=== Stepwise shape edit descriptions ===
===============
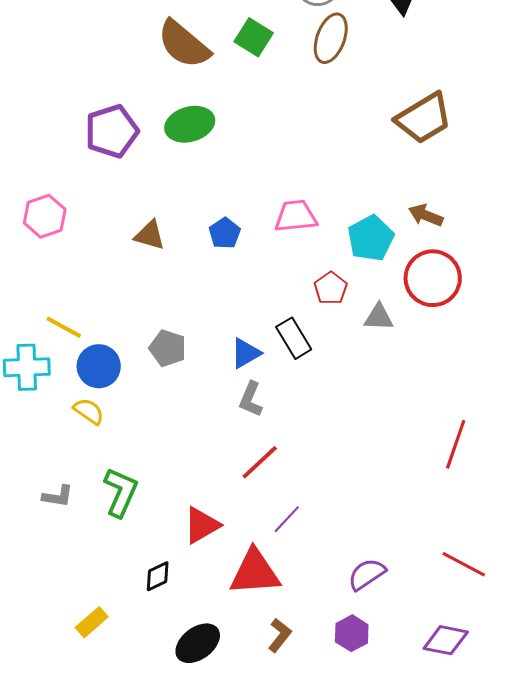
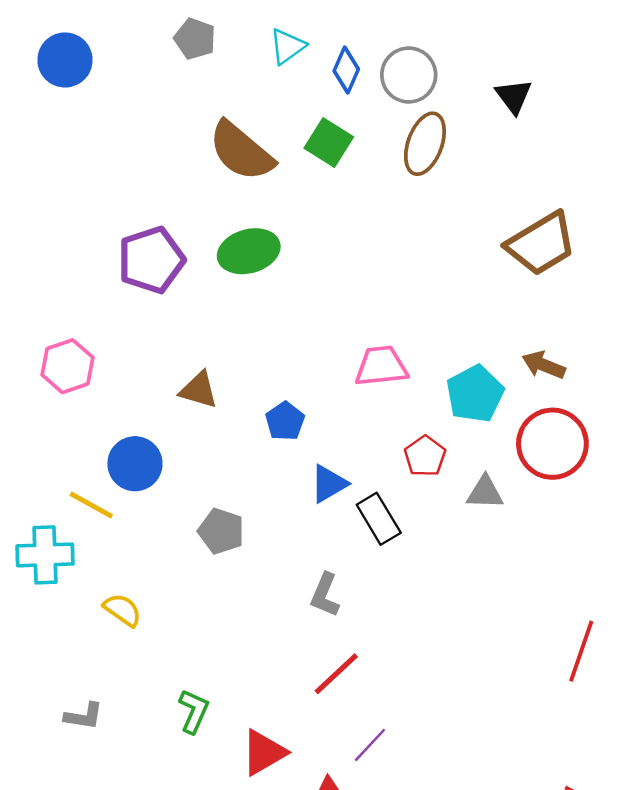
blue pentagon: (225, 233) -> (285, 421), moved
blue triangle: (246, 353) -> (329, 484), moved
blue circle: (99, 366) -> (135, 464), moved
green L-shape: (121, 492) -> (194, 711), moved, size x0.7

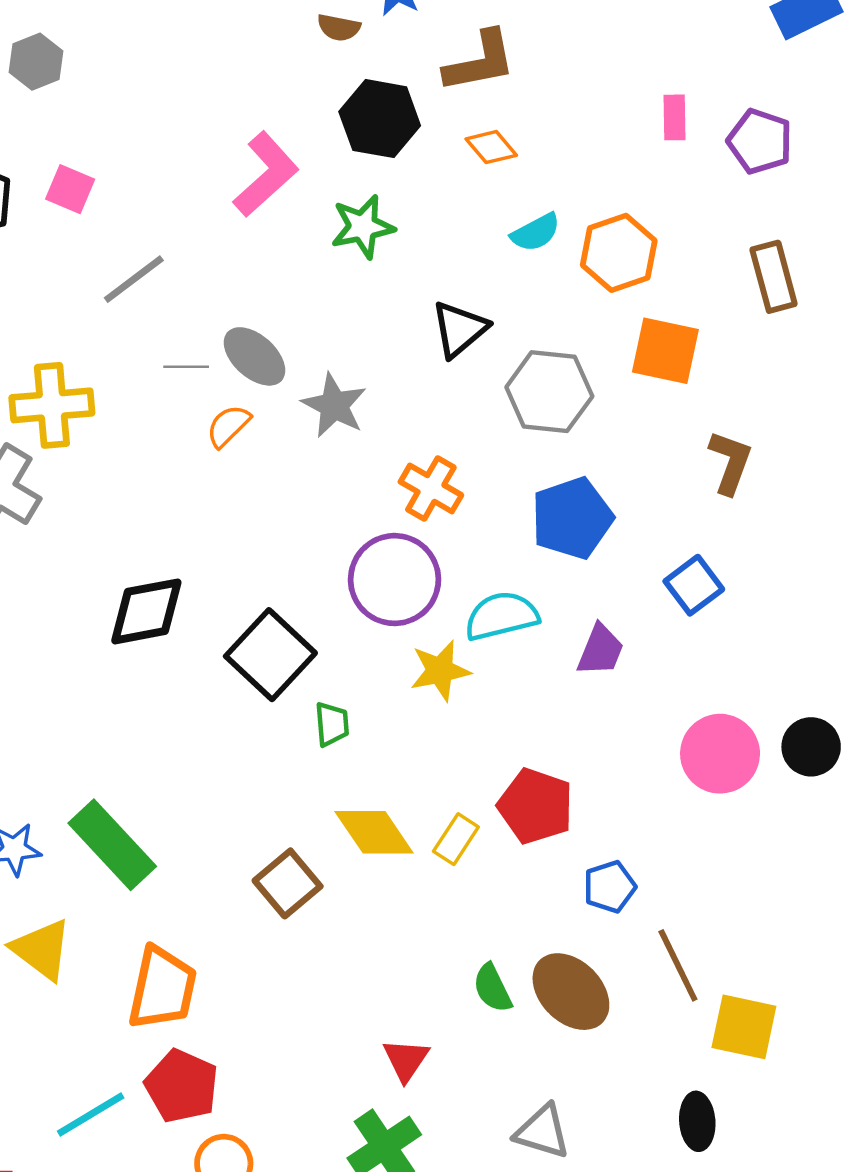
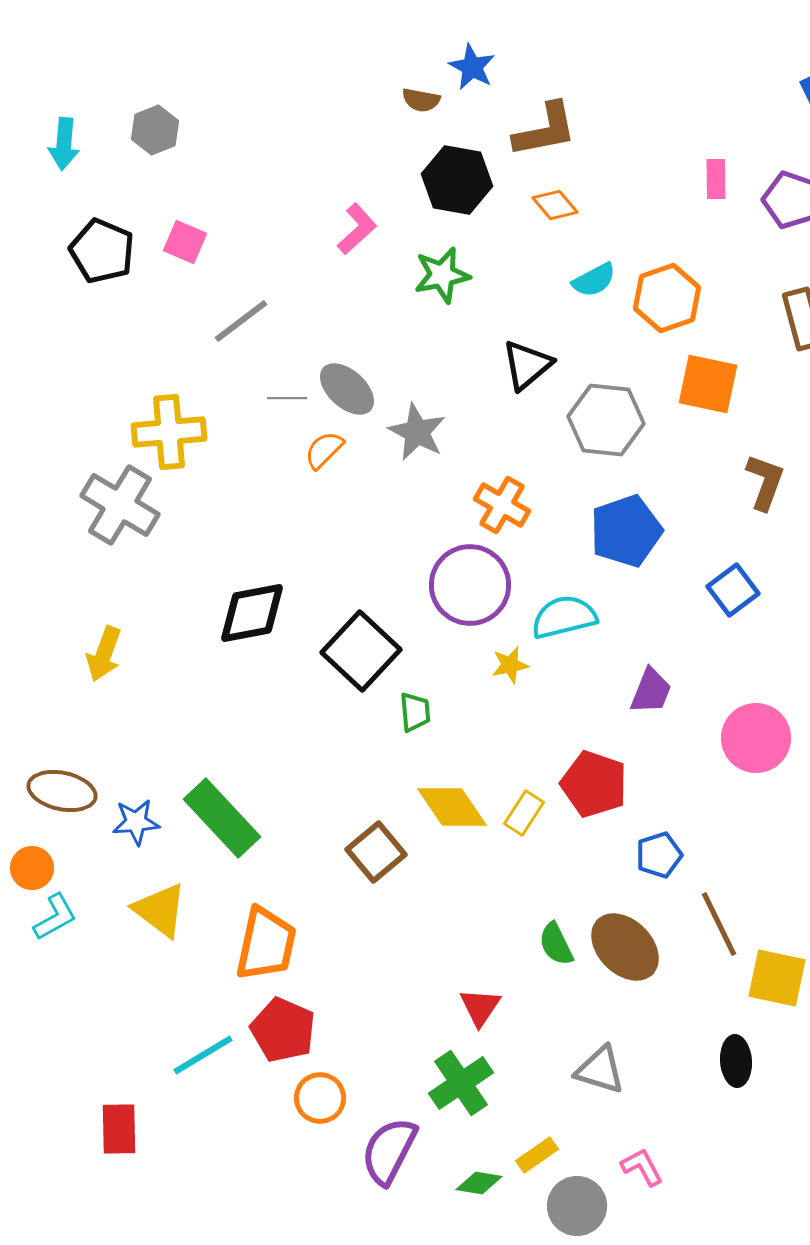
pink L-shape: (266, 174) -> (357, 229), size x0.7
purple trapezoid: (601, 650) -> (651, 691), moved
yellow star: (440, 671) -> (510, 665), size x0.7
===============
=== Task item ===
Please restate each entry exactly, but drop any picture it holds.

=== Finished exercise ===
blue pentagon: (225, 233) -> (285, 421), moved
blue triangle: (246, 353) -> (329, 484), moved
blue circle: (99, 366) -> (135, 464), moved
green L-shape: (121, 492) -> (194, 711), moved, size x0.7

pink L-shape: (266, 174) -> (357, 229), size x0.7
purple trapezoid: (601, 650) -> (651, 691), moved
yellow star: (440, 671) -> (510, 665), size x0.7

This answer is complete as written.